=== Problem statement ===
Pick each line that has "orange" out of the records.

Stored data

....................

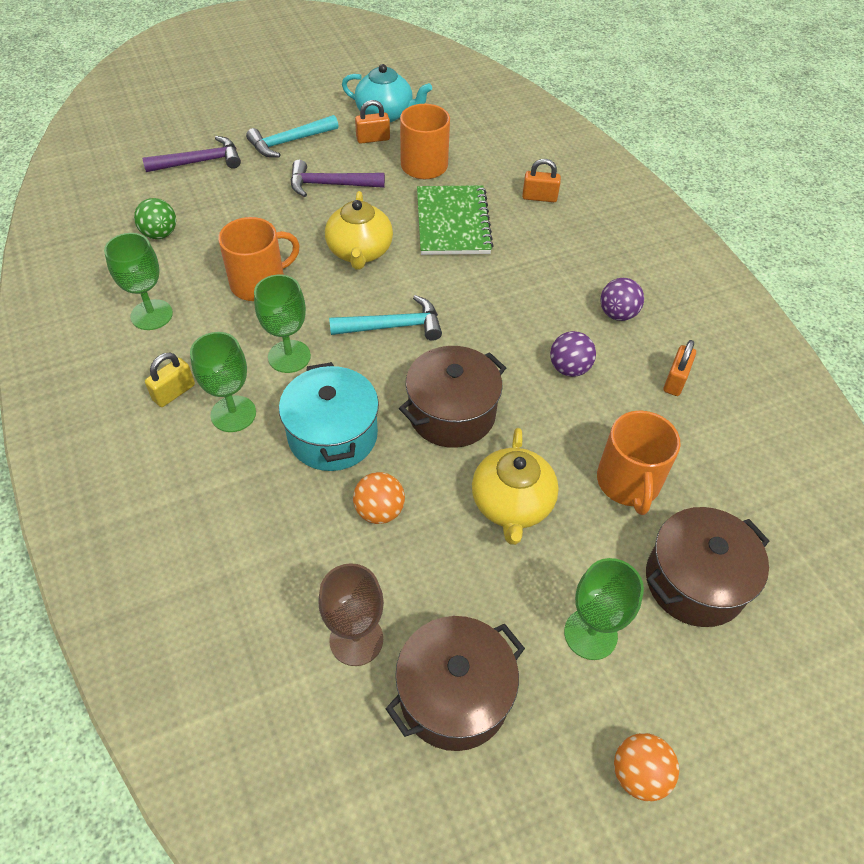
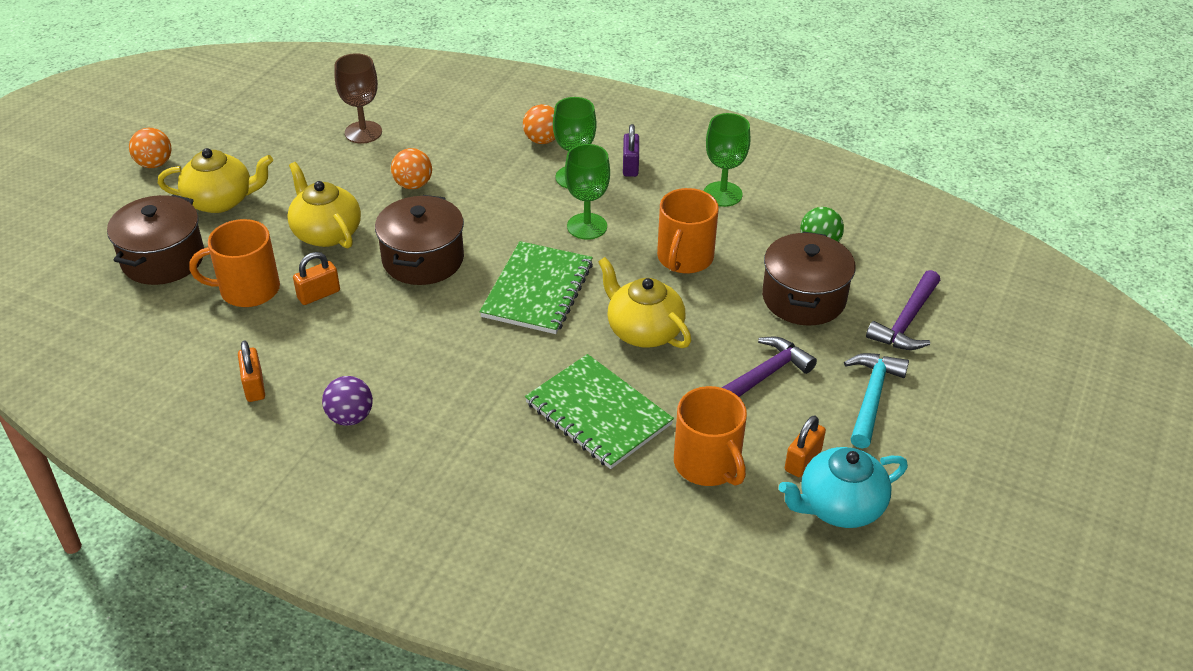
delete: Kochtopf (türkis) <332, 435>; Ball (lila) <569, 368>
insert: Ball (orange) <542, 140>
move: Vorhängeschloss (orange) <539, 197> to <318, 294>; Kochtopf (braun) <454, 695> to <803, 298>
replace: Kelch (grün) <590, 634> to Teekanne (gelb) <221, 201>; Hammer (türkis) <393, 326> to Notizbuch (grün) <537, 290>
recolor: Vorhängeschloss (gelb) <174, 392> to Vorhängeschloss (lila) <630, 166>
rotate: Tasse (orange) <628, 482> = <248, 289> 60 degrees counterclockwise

....................

=== Exercise result ===
insert: Ball (orange) <542, 140>
move: Vorhängeschloss (orange) <539, 197> to <318, 294>; Kochtopf (braun) <454, 695> to <803, 298>
rotate: Tasse (orange) <628, 482> = <248, 289> 60 degrees counterclockwise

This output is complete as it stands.